WORK ITEM: Would you please transcribe, exactly as written, the lines of the entries below starting at the one that holds "R1: 6.8k (N6, VS) -> 470 (N6, VS)" and ending at the one that holds "U1 pin FB: none -> N6", both included?

Stored dataset items:
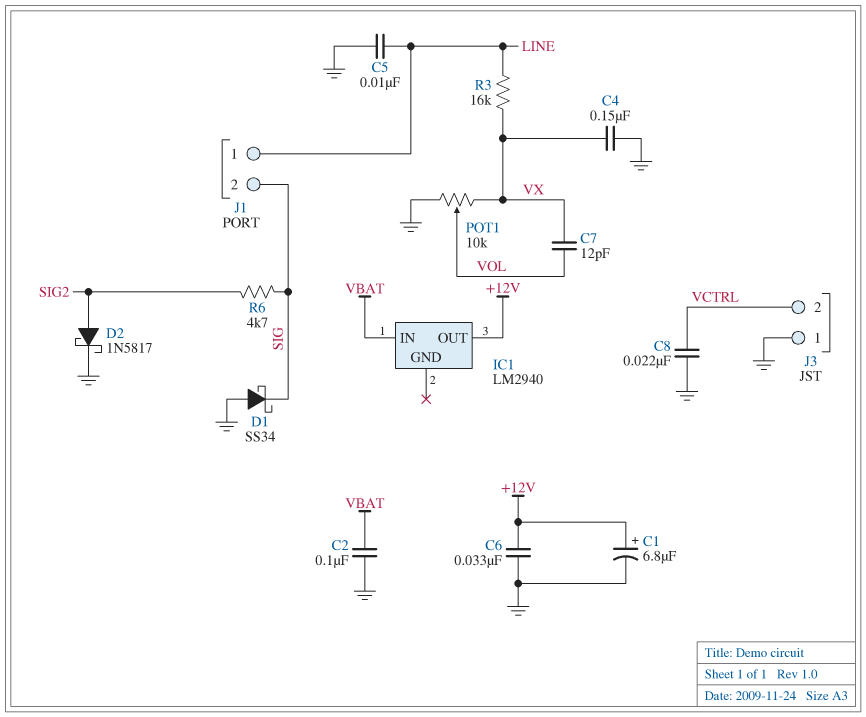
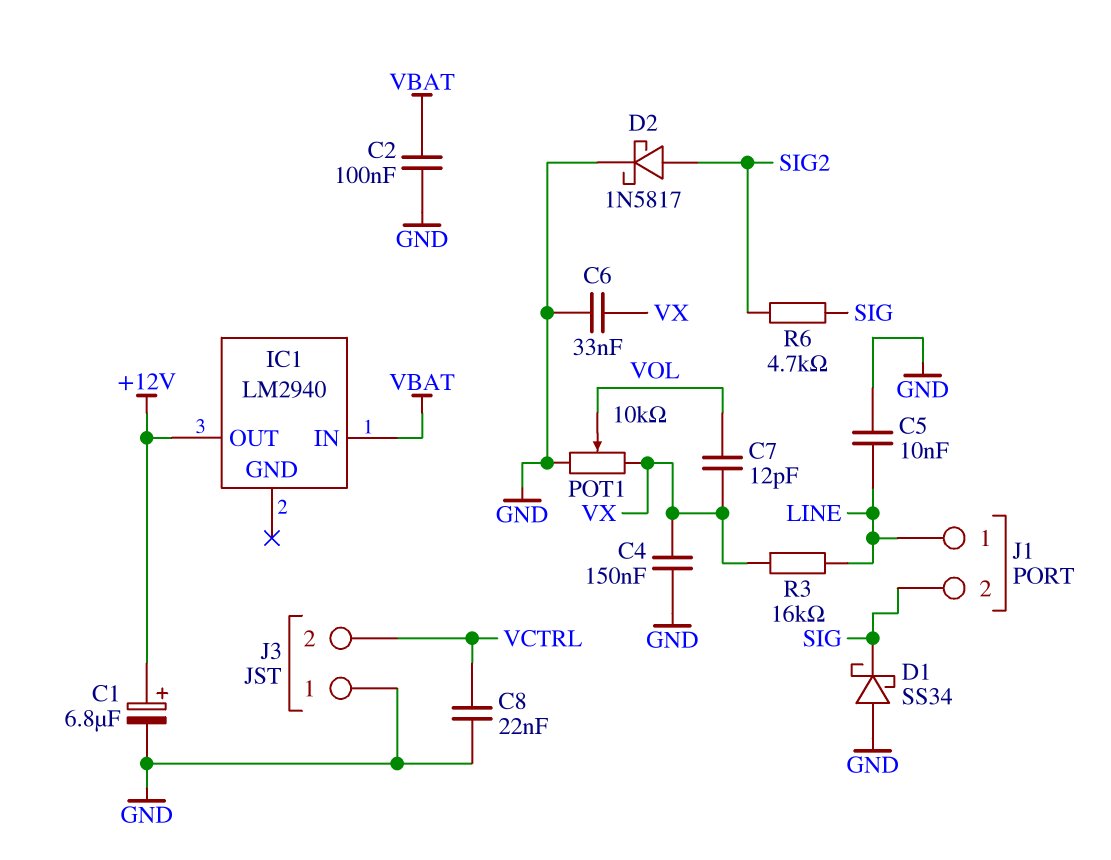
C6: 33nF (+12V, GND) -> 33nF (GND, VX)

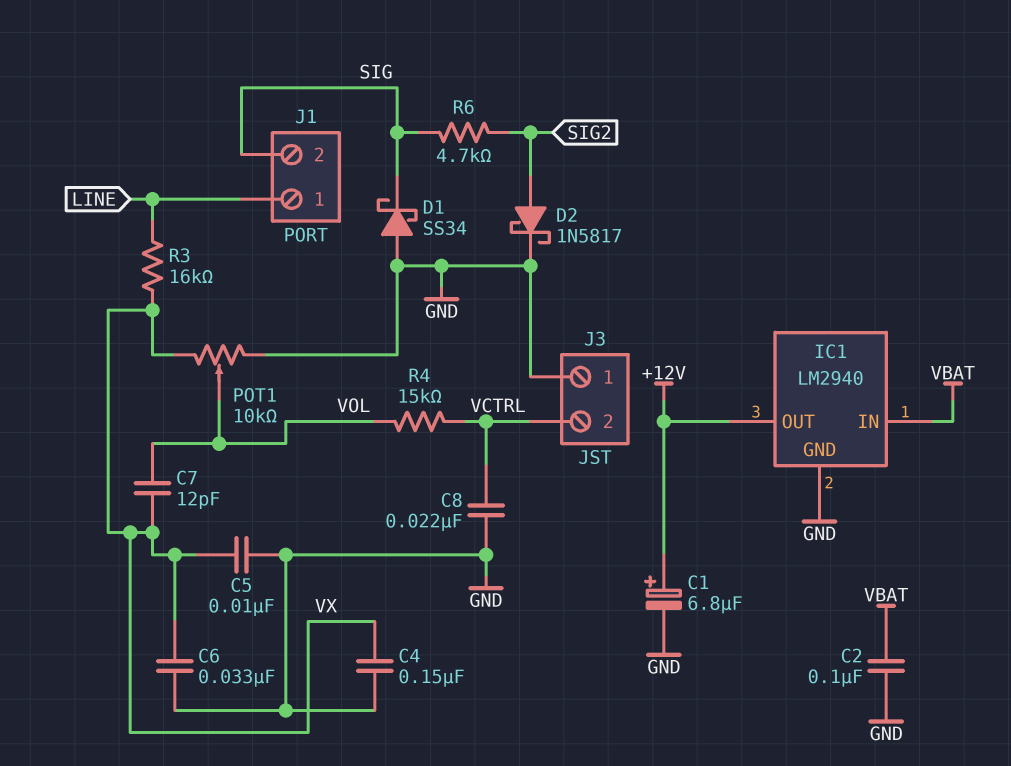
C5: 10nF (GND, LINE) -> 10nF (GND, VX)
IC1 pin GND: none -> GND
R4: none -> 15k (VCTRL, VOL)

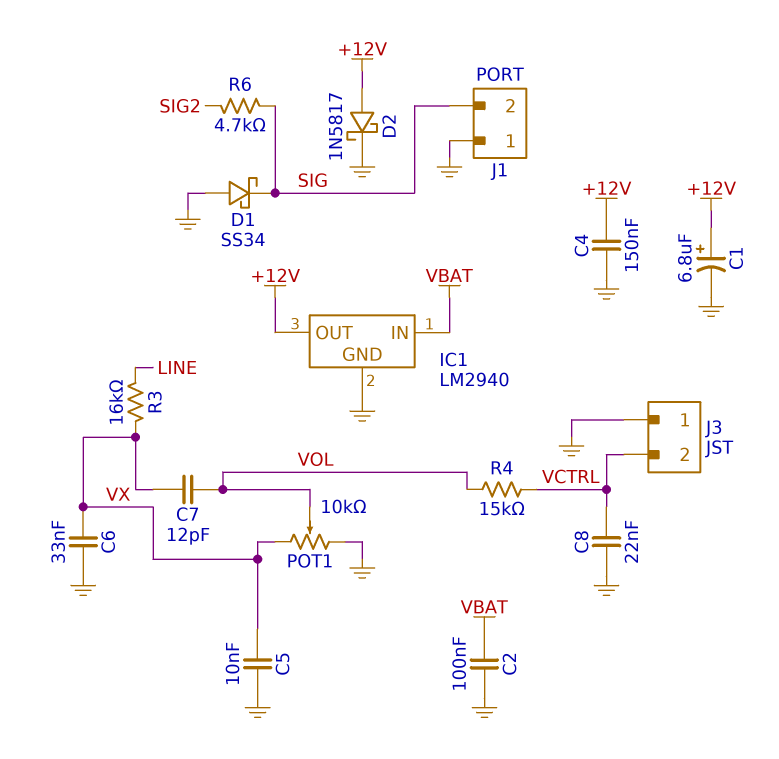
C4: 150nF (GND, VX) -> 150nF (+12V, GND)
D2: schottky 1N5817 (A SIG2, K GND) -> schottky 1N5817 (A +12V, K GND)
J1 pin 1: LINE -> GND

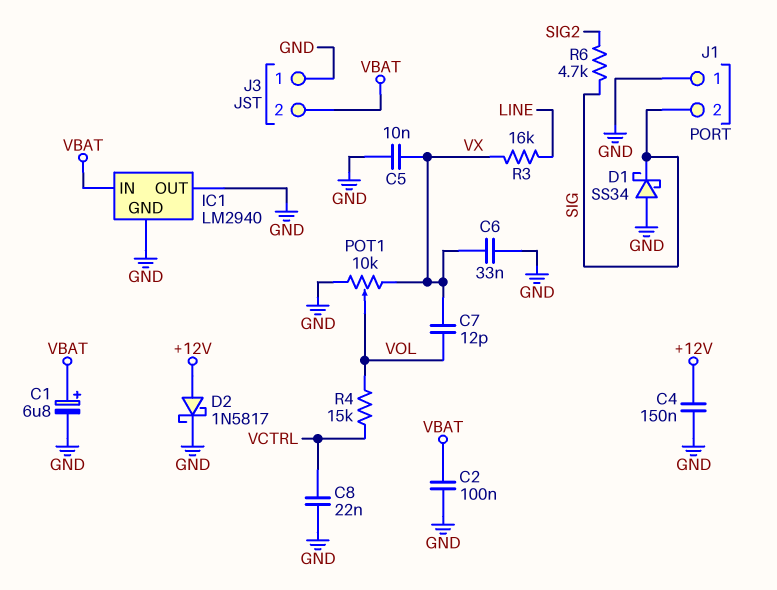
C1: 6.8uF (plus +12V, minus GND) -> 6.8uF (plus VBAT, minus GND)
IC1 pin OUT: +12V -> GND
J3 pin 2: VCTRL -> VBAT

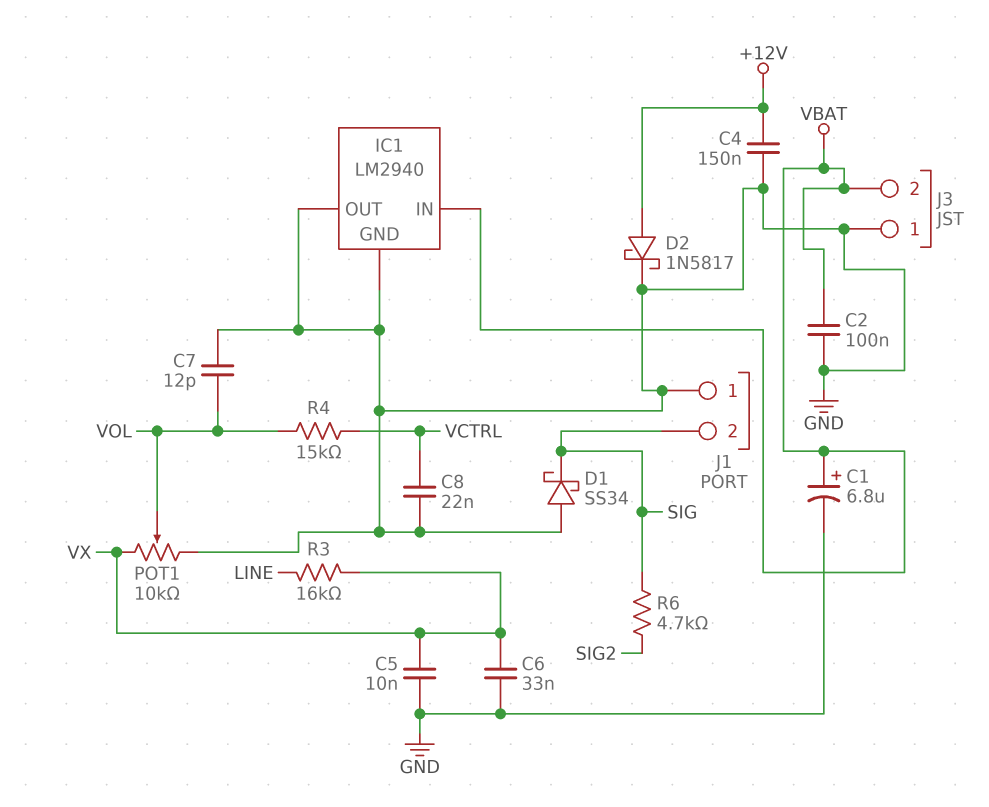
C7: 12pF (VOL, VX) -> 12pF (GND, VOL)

---

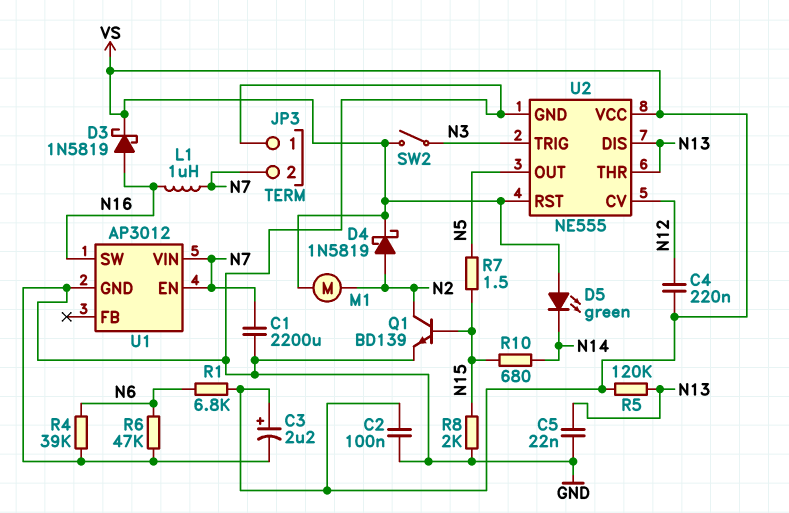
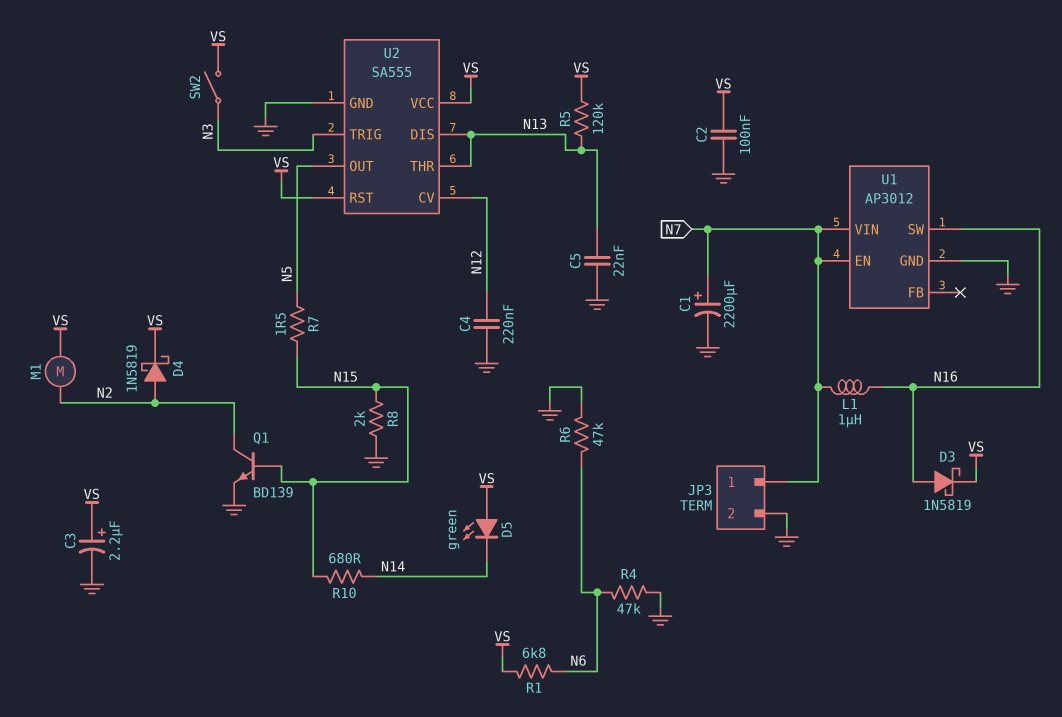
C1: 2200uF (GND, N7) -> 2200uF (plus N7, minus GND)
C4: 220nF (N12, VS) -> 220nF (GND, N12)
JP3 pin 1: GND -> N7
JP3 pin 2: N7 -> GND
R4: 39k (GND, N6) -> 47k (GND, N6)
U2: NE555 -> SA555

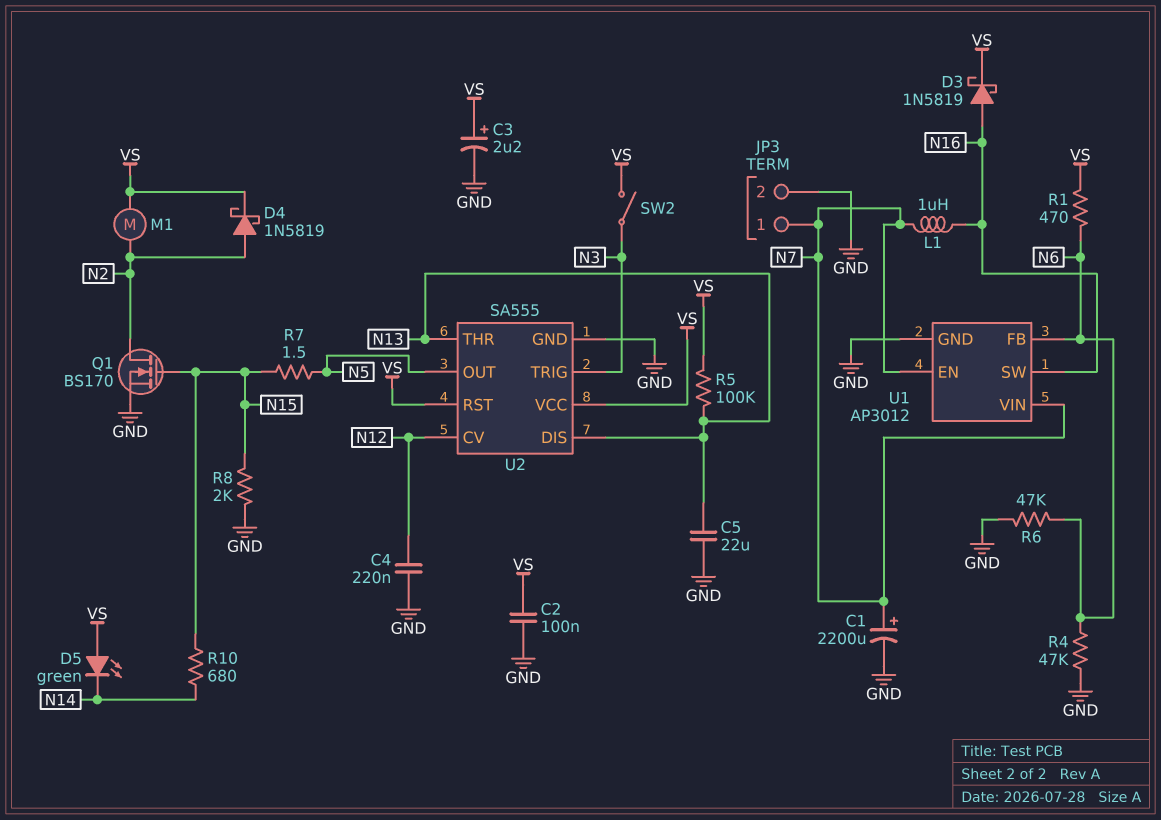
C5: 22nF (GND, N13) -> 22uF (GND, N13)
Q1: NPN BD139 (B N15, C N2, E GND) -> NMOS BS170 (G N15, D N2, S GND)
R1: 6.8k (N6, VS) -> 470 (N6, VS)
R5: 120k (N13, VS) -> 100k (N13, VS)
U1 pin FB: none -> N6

OUTPUT:
R1: 6.8k (N6, VS) -> 470 (N6, VS)
R5: 120k (N13, VS) -> 100k (N13, VS)
U1 pin FB: none -> N6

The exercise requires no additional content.